**Material to process**

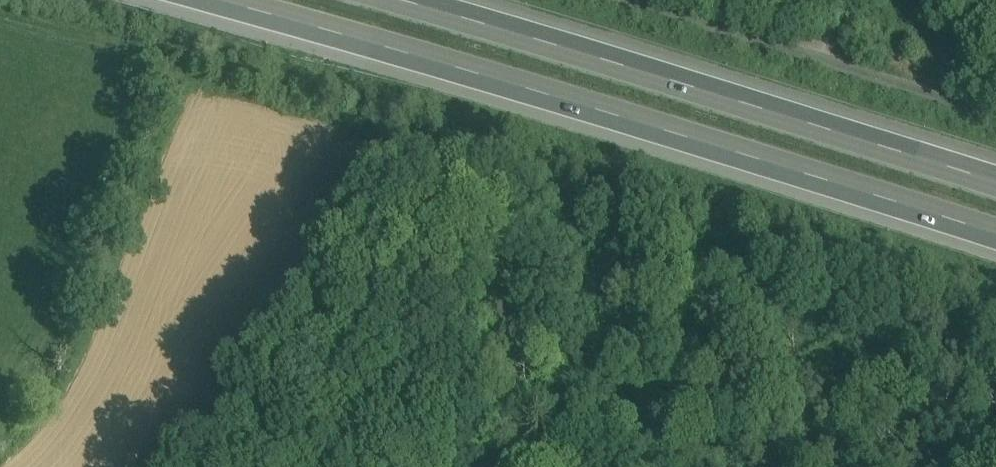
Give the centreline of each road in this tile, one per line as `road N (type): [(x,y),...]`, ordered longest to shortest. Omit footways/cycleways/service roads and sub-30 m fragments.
road 1 (motorway): [(197,0),(700,143),(995,242)]
road 2 (motorway): [(995,177),(712,79),(427,0)]

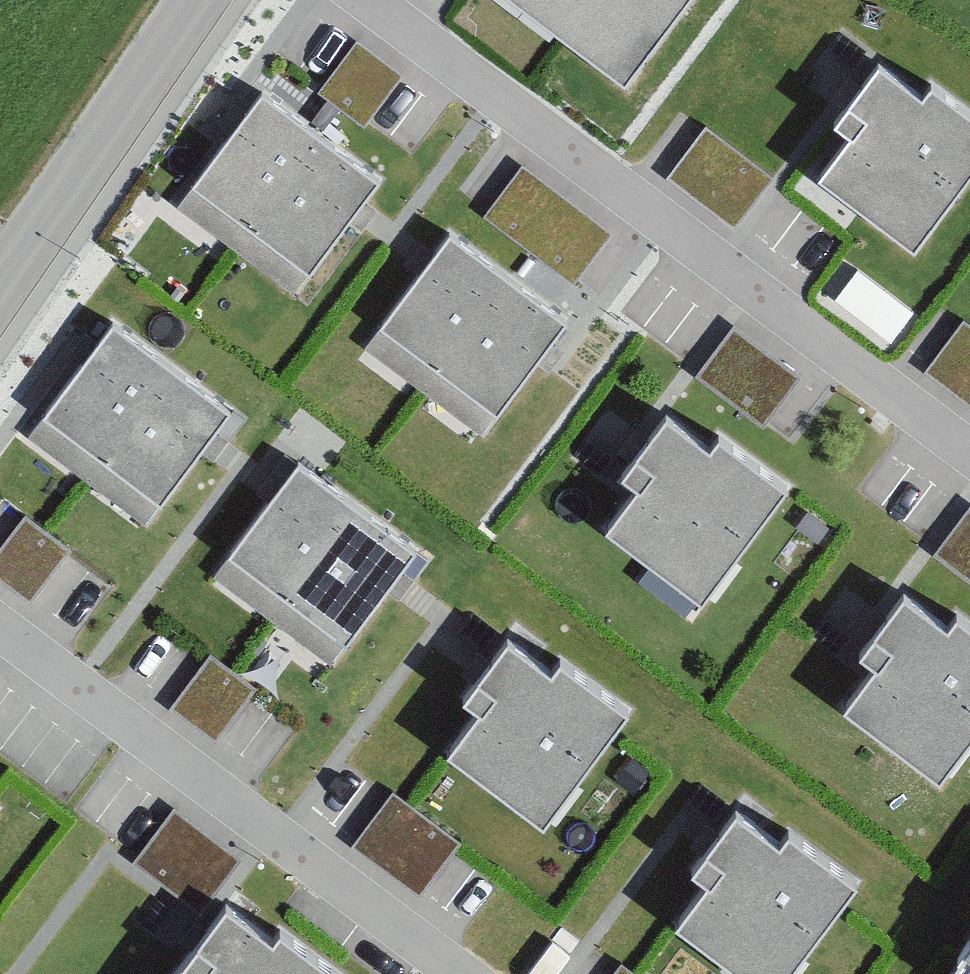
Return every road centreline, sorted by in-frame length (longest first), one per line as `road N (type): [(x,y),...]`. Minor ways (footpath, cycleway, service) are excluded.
road 1 (residential): [(367,0),(969,452)]
road 2 (residential): [(0,637),(458,973)]
road 3 (residential): [(195,0),(0,284)]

**Assignment**
The whole listing, pictures excluded, should be output exactly.

**Finished task**
Give the centreline of each road in this tile, one per line as `road N (type): [(x,y),...]`, ordered longest to shortest. Omit footways/cycleways/service roads and sub-30 m fragments.
road 1 (motorway): [(197,0),(700,143),(995,242)]
road 2 (motorway): [(995,177),(712,79),(427,0)]

Return every road centreline, sorted by in-frame length (longest first), one per line as `road N (type): [(x,y),...]`. Minor ways (footpath, cycleway, service) are excluded.
road 1 (residential): [(367,0),(969,452)]
road 2 (residential): [(0,637),(458,973)]
road 3 (residential): [(195,0),(0,284)]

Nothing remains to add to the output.